• _Directions_: Word for word, set down the lines from the one that holds "SCALE3 pin DT: D8 -> TX" through the final line of the listing below, and exclude every picture.

• _Data records_:
※ ※ ※

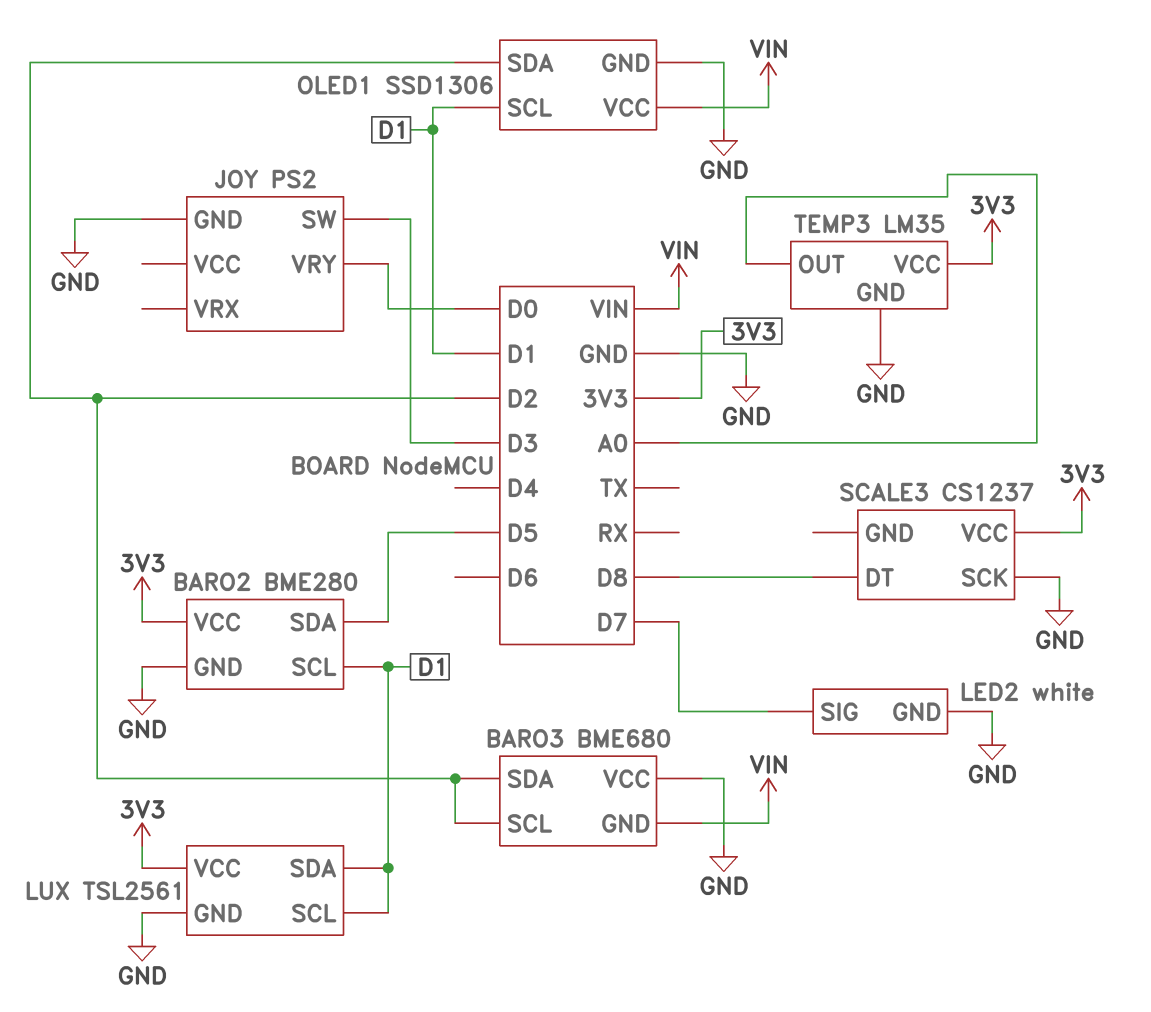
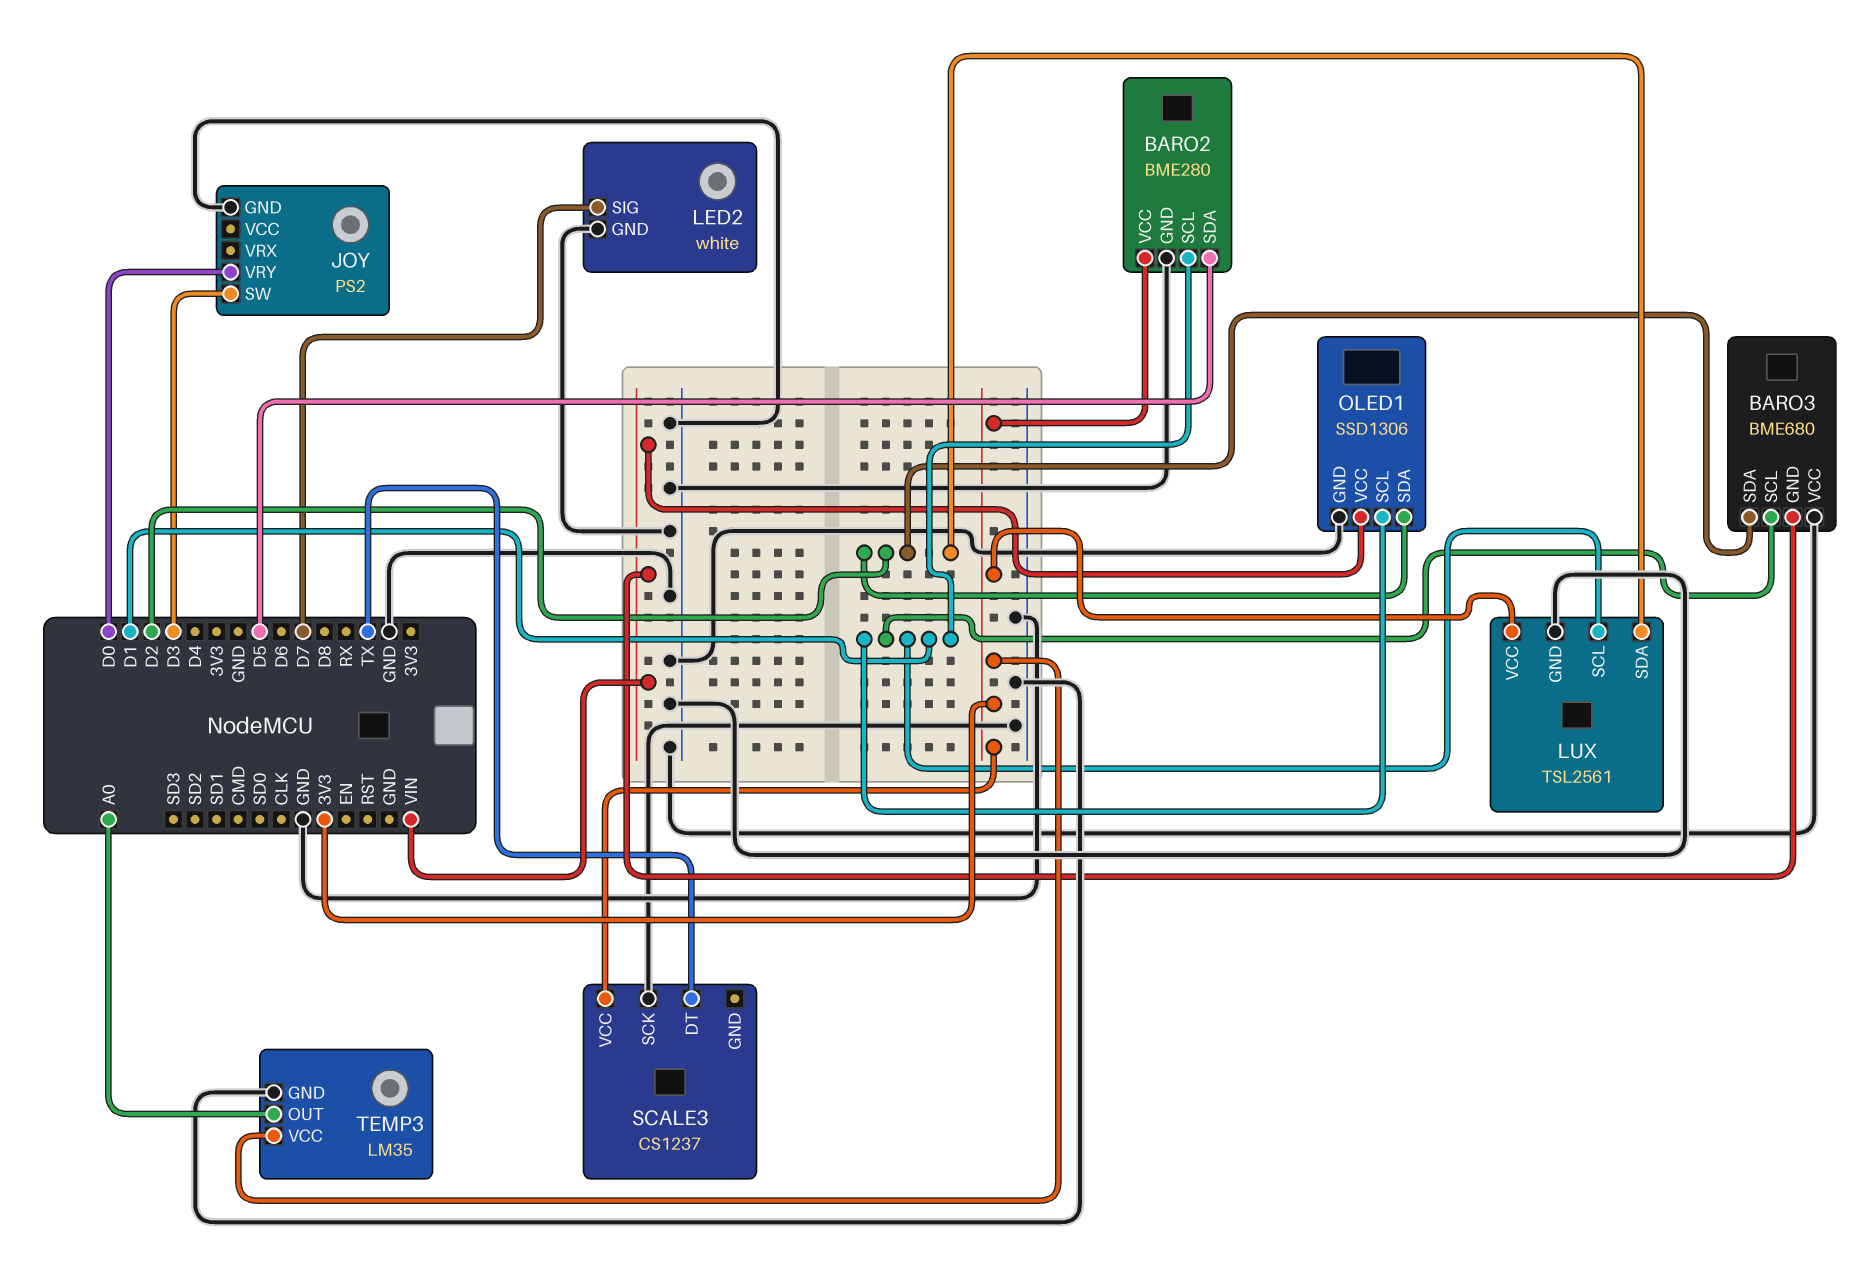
BARO3 pin SCL: D2 -> D1
LUX pin SDA: D1 -> D2
SCALE3 pin DT: D8 -> TX

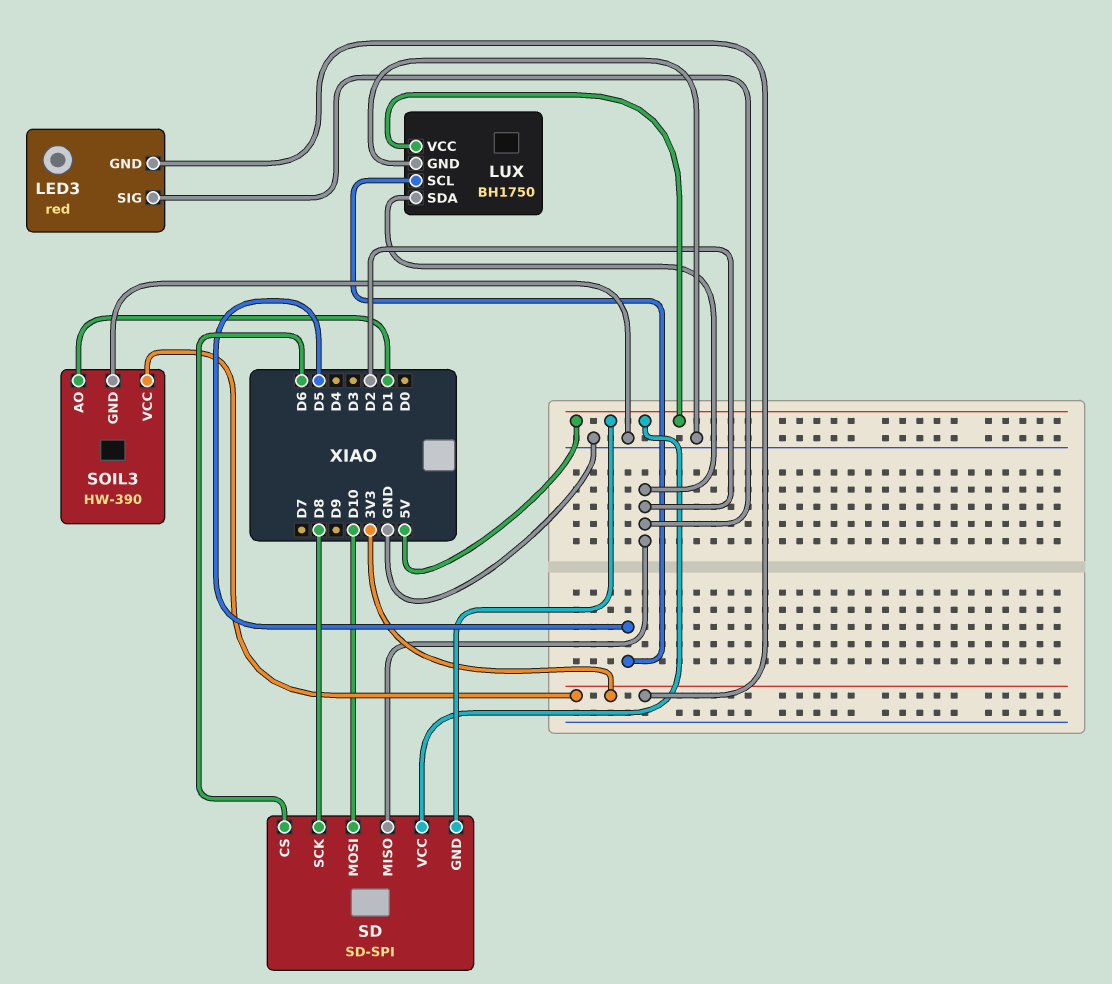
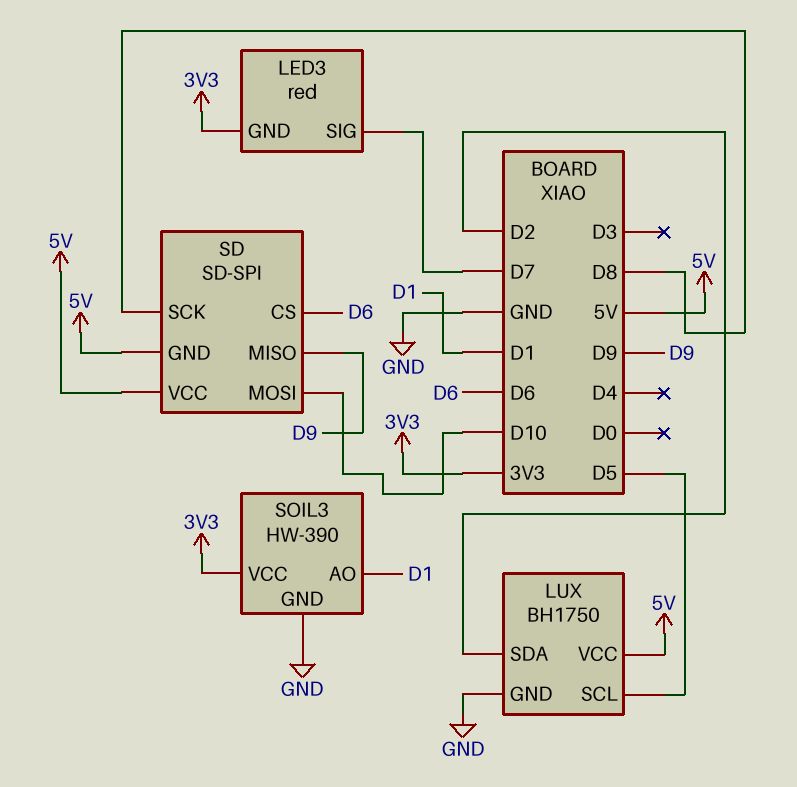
LED3 pin SIG: D2 -> D7
SD pin MISO: D2 -> D9

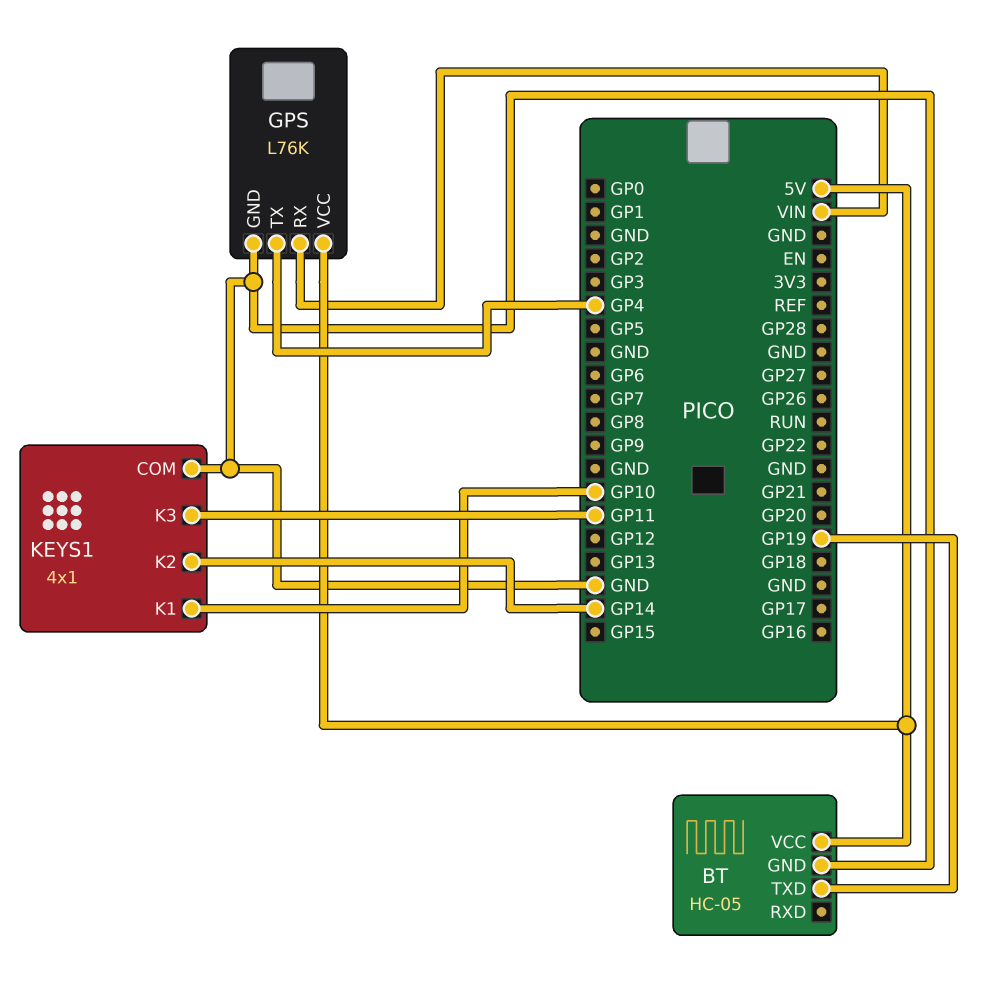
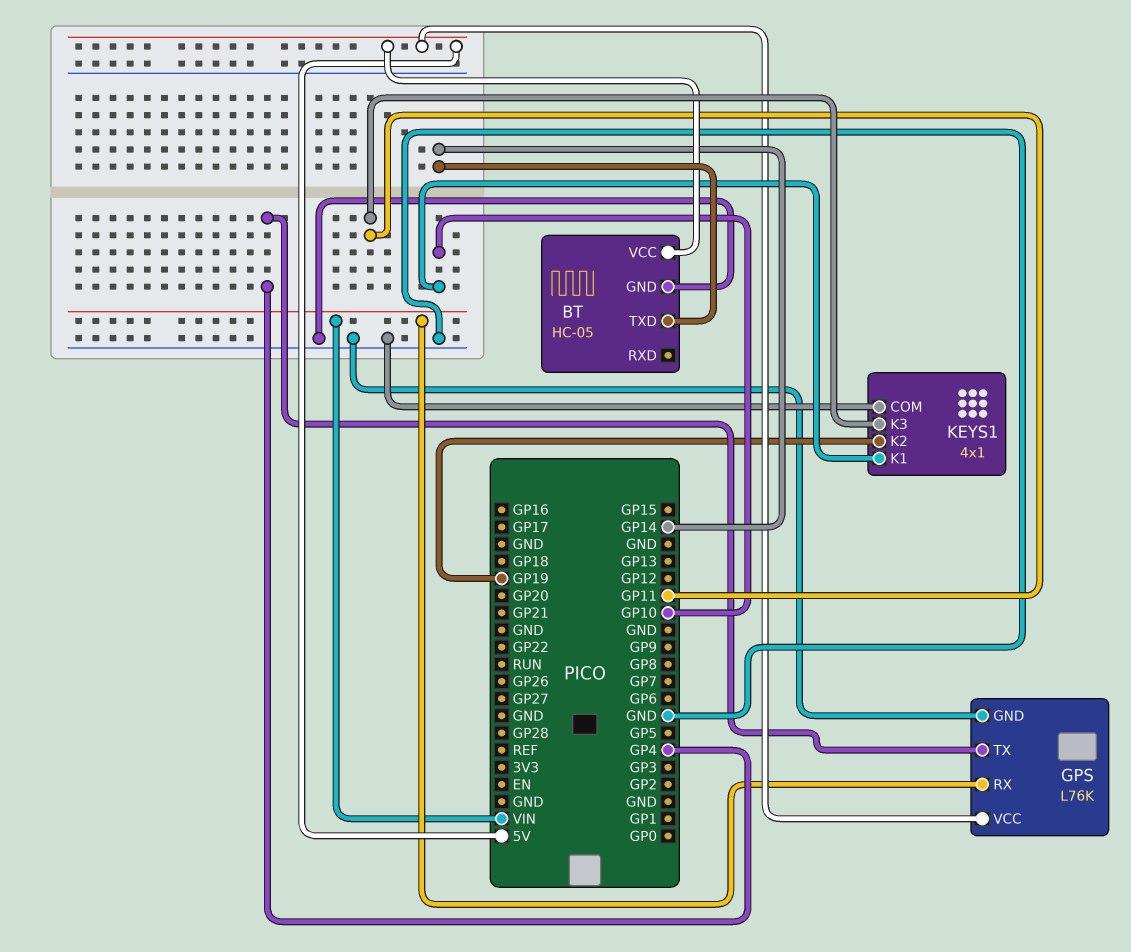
BT pin TXD: GP19 -> GP14
KEYS1 pin K2: GP14 -> GP19

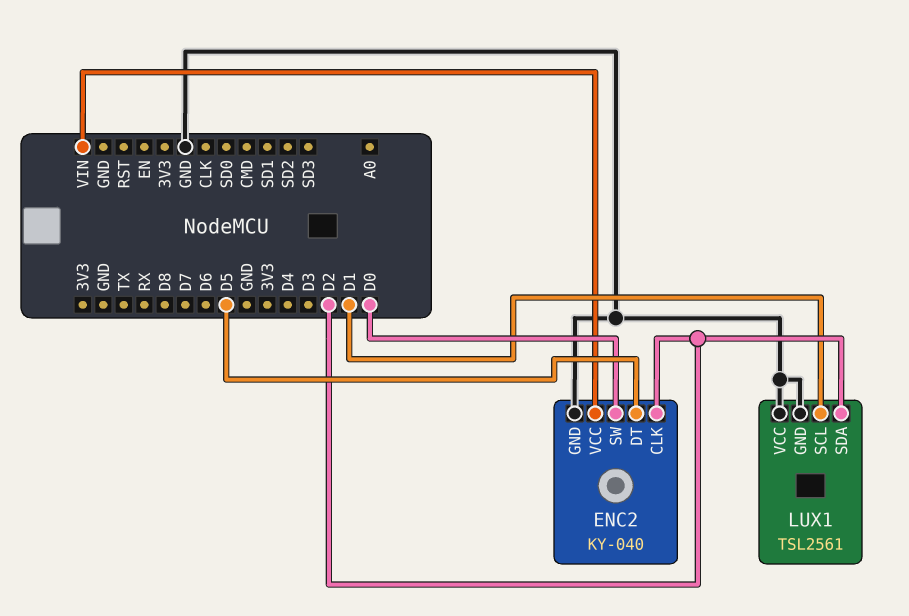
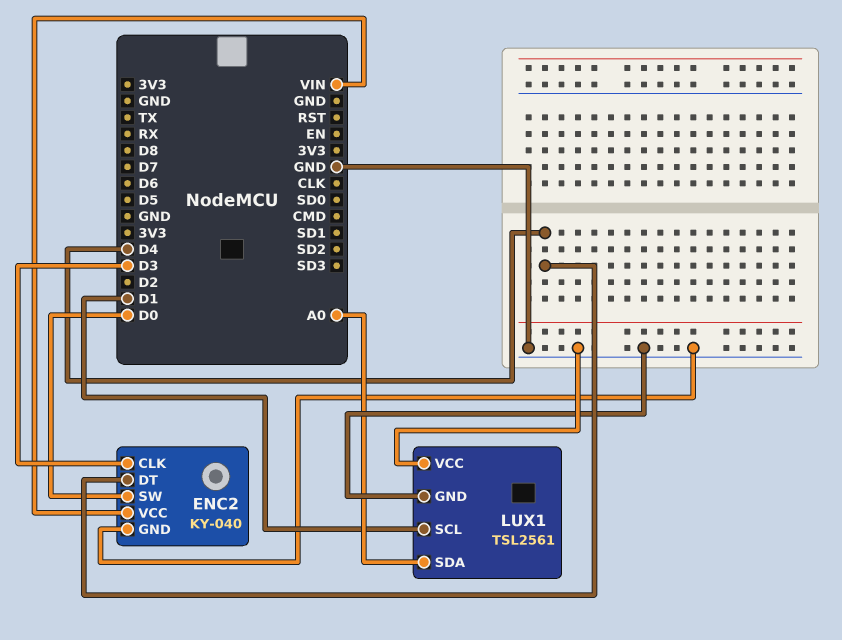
ENC2 pin CLK: D2 -> D3
ENC2 pin DT: D5 -> D4
LUX1 pin SDA: D2 -> A0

※ ※ ※

• _Task solution_:
SCALE3 pin DT: D8 -> TX

LED3 pin SIG: D2 -> D7
SD pin MISO: D2 -> D9

BT pin TXD: GP19 -> GP14
KEYS1 pin K2: GP14 -> GP19

ENC2 pin CLK: D2 -> D3
ENC2 pin DT: D5 -> D4
LUX1 pin SDA: D2 -> A0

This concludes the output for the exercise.